There are pictures in the records below; leave them out and set down exactly the lines from the one holding "Uldo: [515,929,549,963] ->" through the one holding "Photo Settings: [200,1354,529,1525]".

## INFORMATION GIVEN:
________________________________________

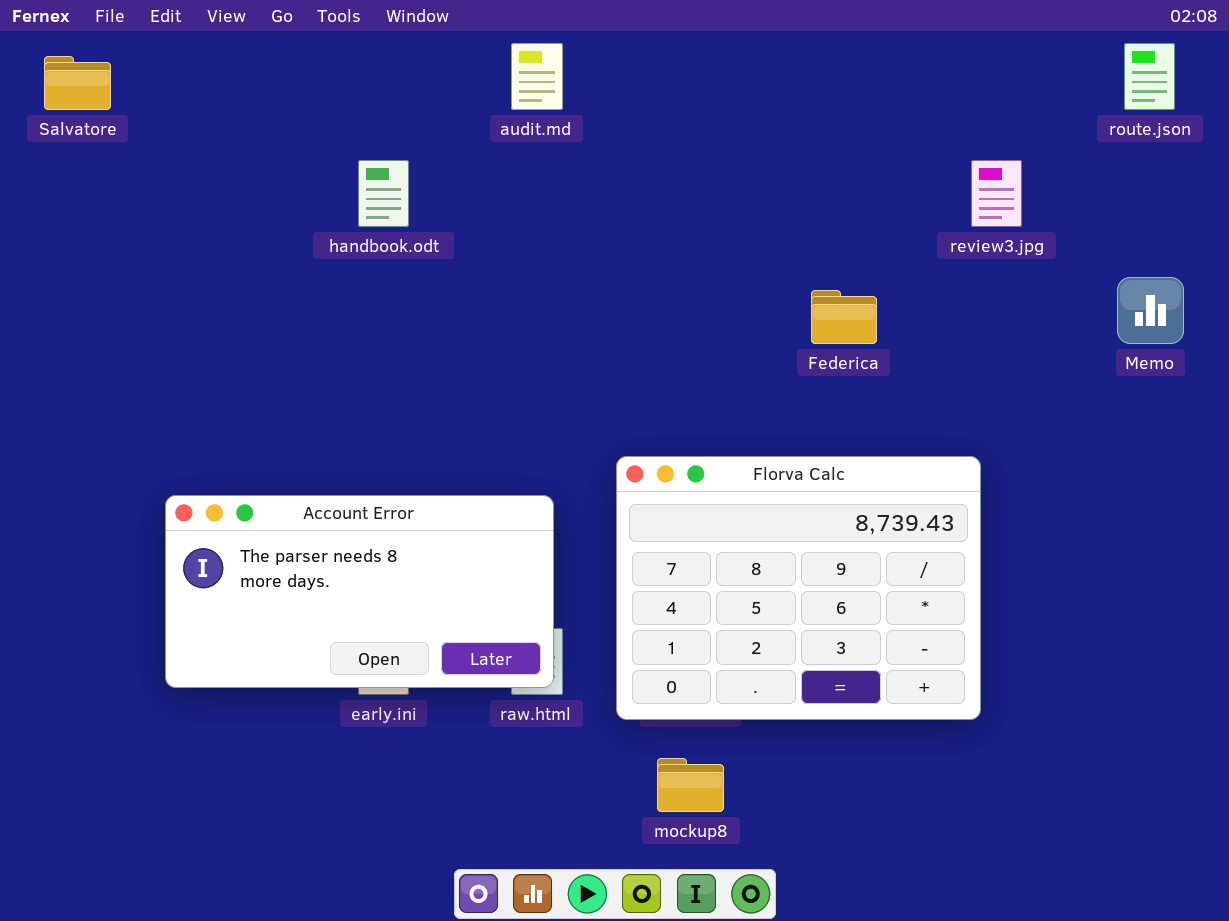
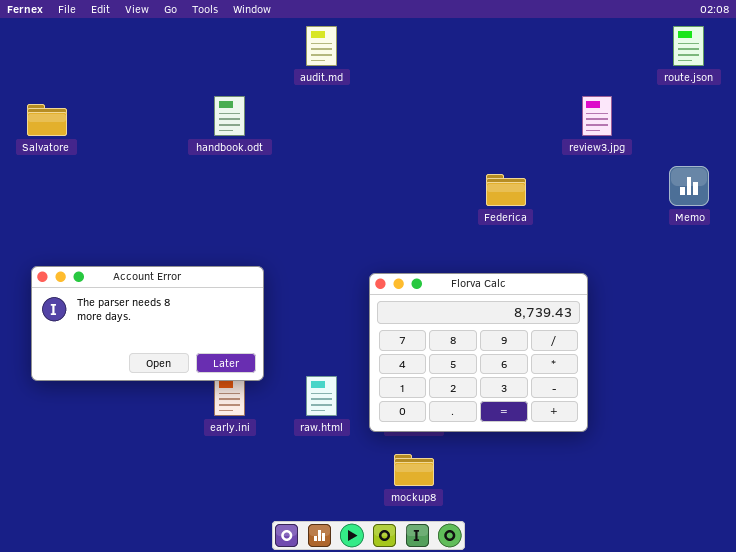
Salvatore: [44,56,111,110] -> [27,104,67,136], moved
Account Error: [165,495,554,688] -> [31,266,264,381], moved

________________________________________

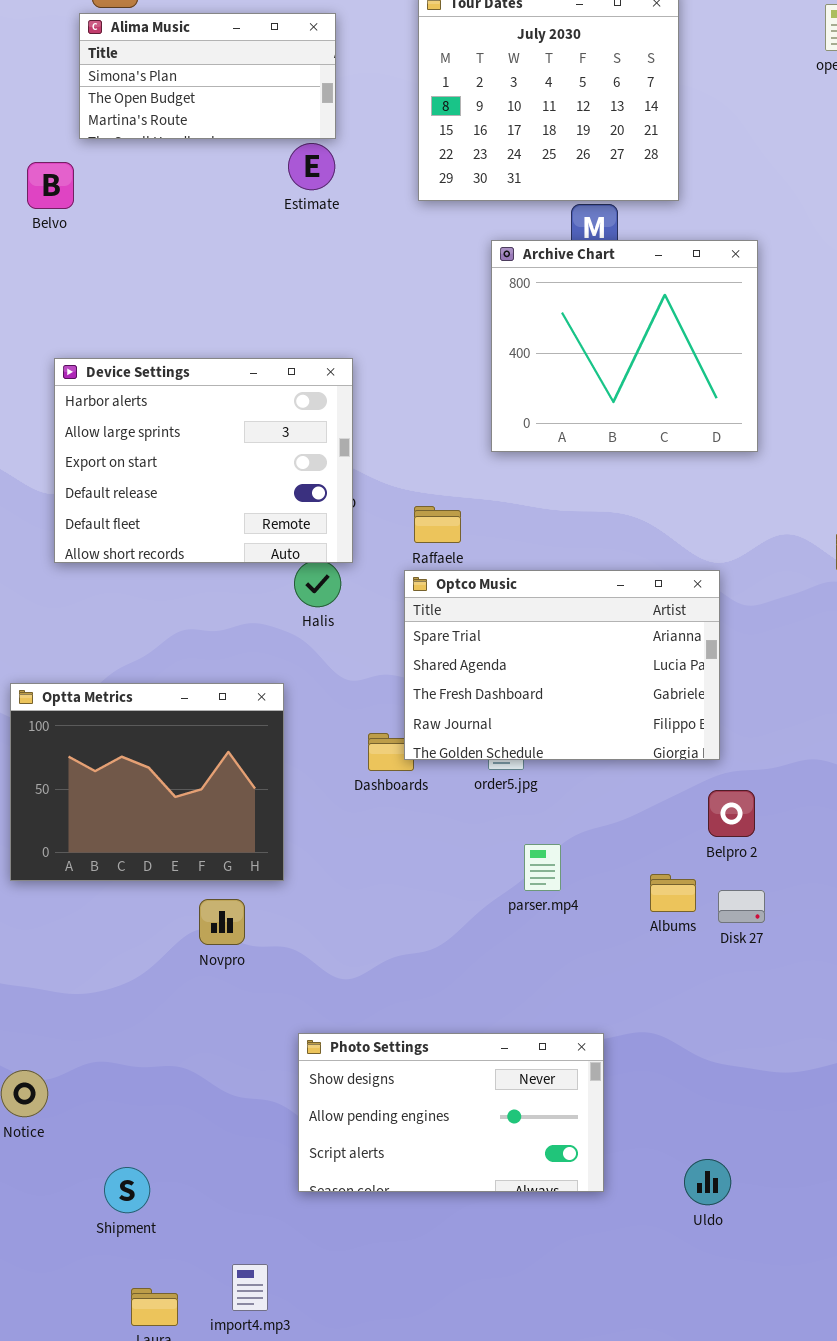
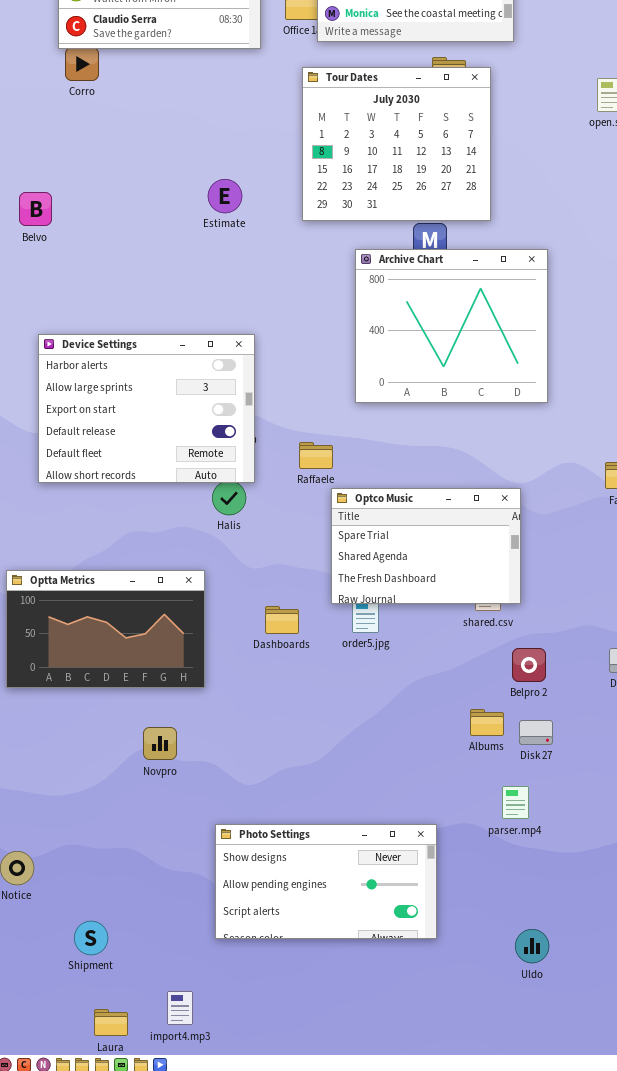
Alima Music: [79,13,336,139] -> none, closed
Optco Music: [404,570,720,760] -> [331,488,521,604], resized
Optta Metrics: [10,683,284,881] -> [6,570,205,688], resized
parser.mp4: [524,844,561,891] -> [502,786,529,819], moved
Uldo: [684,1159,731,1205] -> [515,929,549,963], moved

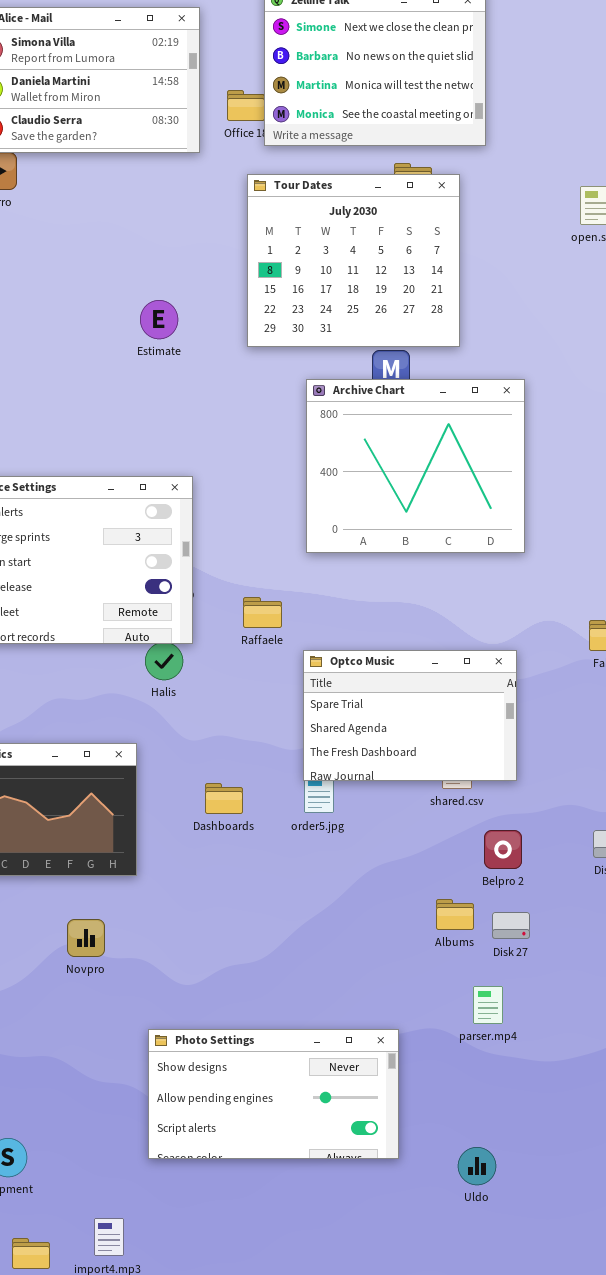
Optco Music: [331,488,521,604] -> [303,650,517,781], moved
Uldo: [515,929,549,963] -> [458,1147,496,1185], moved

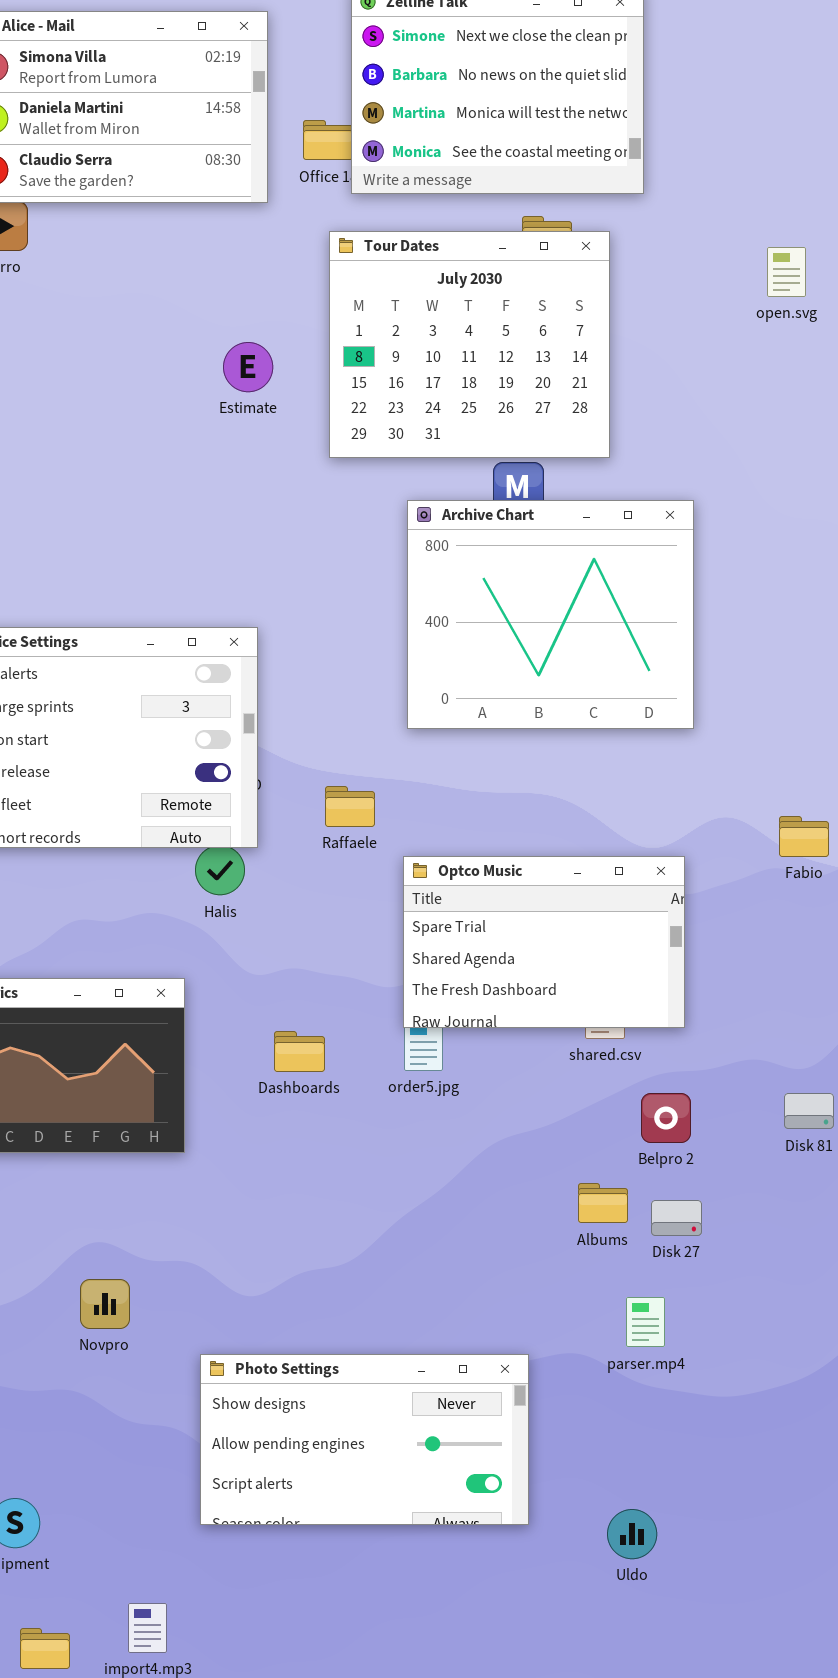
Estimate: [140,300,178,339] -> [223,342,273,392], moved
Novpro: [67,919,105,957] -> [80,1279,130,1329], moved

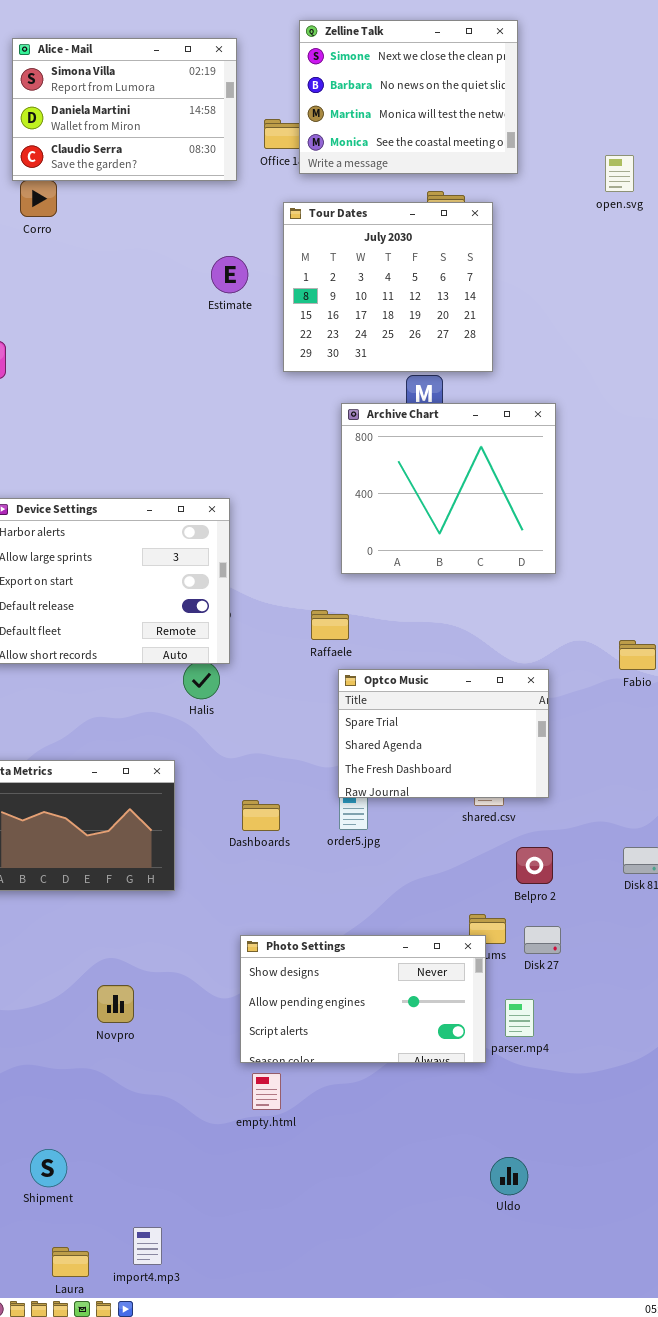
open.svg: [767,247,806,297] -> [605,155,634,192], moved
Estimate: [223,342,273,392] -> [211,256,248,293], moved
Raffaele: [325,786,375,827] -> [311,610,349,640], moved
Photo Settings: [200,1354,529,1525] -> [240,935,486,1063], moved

________________________________________

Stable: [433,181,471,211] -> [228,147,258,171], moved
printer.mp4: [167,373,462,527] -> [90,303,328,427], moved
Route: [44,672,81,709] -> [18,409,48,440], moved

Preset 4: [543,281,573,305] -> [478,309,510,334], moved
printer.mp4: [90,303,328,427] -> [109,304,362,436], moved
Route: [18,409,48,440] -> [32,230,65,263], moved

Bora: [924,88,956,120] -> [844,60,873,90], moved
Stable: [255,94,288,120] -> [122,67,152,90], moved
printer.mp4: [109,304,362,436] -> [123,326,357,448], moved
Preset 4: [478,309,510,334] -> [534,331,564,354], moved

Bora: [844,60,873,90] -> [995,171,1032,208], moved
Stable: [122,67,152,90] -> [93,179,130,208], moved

________________________________________

## ANSWER SPACE:
Uldo: [515,929,549,963] -> [458,1147,496,1185], moved

Estimate: [140,300,178,339] -> [223,342,273,392], moved
Novpro: [67,919,105,957] -> [80,1279,130,1329], moved

open.svg: [767,247,806,297] -> [605,155,634,192], moved
Estimate: [223,342,273,392] -> [211,256,248,293], moved
Raffaele: [325,786,375,827] -> [311,610,349,640], moved
Photo Settings: [200,1354,529,1525] -> [240,935,486,1063], moved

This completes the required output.